=== Section Start ===

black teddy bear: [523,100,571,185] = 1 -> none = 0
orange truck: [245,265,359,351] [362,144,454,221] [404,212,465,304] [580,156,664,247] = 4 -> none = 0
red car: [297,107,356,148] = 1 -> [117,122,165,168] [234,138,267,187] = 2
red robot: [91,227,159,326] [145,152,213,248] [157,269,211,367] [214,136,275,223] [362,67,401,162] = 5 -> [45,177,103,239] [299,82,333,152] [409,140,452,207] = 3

=== Section End ===
=== Section Start ===

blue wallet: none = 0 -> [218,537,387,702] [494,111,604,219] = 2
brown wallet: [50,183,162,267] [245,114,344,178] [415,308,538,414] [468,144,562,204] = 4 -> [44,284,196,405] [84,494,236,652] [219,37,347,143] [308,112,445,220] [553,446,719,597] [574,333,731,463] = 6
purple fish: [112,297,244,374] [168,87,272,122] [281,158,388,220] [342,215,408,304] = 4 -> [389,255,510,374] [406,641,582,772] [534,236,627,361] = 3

=== Section End ===

### Assignment:
In the listing above, find the line containing "red car: [297,107,356,148]" and the line containing "red robot: [91,227,159,326]", then repeat those two lines and everything between them exactly.

### Answer box:
red car: [297,107,356,148] = 1 -> [117,122,165,168] [234,138,267,187] = 2
red robot: [91,227,159,326] [145,152,213,248] [157,269,211,367] [214,136,275,223] [362,67,401,162] = 5 -> [45,177,103,239] [299,82,333,152] [409,140,452,207] = 3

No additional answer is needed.